- [Task data]
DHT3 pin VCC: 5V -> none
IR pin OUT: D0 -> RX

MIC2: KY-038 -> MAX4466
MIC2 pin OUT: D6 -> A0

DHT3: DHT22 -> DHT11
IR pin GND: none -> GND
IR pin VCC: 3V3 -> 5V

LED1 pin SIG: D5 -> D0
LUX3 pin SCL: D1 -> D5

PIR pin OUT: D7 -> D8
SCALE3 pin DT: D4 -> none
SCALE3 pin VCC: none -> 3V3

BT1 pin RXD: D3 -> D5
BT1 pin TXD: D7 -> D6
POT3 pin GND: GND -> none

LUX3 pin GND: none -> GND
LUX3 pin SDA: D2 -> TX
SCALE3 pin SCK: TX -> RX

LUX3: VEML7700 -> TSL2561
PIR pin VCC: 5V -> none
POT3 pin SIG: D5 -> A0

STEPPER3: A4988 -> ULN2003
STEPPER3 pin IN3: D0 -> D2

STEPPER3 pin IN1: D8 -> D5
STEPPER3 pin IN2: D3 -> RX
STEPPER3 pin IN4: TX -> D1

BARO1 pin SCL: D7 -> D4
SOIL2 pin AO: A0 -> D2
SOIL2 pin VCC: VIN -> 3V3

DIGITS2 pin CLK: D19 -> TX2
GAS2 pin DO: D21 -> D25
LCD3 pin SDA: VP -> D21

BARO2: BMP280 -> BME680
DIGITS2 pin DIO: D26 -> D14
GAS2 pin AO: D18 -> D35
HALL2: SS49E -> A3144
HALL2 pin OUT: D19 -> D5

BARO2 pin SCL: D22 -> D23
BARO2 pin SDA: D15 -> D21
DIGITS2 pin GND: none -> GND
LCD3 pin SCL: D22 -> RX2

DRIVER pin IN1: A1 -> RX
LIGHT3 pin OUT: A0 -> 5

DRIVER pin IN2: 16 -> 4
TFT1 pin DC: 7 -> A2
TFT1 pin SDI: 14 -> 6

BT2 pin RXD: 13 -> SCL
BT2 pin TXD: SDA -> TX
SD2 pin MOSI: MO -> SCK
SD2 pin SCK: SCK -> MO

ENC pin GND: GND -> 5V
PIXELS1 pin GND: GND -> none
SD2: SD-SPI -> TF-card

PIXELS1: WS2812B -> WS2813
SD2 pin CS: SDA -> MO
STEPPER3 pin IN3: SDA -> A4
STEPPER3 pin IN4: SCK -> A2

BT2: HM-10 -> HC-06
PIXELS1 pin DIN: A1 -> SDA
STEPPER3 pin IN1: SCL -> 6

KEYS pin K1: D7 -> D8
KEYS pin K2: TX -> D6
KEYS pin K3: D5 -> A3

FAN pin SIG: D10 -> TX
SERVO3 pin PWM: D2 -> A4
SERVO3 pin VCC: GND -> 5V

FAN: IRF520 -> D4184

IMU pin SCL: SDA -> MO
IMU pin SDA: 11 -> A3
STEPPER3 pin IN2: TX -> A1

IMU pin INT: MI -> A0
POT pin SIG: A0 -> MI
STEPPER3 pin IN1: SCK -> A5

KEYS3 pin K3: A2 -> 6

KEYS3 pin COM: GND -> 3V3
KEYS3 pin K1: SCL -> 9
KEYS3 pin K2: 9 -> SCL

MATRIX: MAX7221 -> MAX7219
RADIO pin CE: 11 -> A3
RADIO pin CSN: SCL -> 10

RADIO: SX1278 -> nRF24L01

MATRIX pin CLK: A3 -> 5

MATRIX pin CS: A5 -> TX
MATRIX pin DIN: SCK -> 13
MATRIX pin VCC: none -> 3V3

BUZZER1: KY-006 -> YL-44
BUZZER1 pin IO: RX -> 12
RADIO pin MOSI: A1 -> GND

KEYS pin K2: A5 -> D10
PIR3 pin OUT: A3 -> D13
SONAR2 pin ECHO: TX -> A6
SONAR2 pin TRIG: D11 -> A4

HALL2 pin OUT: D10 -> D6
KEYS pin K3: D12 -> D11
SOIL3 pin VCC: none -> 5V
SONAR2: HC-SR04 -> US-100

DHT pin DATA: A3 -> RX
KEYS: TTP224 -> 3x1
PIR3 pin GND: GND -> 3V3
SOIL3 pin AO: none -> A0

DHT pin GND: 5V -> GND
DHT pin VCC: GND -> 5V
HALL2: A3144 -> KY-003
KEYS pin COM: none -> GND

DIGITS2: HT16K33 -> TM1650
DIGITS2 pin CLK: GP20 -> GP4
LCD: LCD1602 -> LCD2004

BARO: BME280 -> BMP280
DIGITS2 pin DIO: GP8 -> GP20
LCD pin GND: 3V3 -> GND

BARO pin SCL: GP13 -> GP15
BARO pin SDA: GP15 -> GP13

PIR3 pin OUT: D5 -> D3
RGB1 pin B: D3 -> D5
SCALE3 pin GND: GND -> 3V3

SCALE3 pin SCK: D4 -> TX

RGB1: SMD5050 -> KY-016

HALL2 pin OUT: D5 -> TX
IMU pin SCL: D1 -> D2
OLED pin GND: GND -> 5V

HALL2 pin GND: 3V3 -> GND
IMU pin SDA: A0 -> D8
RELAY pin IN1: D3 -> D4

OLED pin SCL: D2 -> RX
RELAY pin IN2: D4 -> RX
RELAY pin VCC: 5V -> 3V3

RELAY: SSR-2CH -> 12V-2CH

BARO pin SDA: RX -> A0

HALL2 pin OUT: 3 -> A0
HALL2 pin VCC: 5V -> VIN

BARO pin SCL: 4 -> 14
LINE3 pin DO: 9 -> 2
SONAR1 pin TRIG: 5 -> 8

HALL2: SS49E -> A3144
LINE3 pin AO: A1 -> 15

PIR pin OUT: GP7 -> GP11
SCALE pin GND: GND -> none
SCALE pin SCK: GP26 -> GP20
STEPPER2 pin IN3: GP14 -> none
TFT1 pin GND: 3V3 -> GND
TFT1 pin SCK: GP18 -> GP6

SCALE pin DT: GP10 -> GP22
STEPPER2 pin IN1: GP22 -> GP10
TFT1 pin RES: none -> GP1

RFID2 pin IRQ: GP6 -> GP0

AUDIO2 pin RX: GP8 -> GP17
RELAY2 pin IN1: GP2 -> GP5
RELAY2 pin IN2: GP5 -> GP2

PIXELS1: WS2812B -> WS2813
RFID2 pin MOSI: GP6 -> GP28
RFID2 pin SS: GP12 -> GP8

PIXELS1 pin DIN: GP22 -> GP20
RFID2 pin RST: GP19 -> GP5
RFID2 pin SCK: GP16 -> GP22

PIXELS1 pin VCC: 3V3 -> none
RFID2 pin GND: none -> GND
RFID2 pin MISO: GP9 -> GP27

- [What is needed] For the string "TRIG", search the preceding data and copy every line that includes it.

- [Problem solution]
SONAR2 pin TRIG: D11 -> A4
SONAR1 pin TRIG: 5 -> 8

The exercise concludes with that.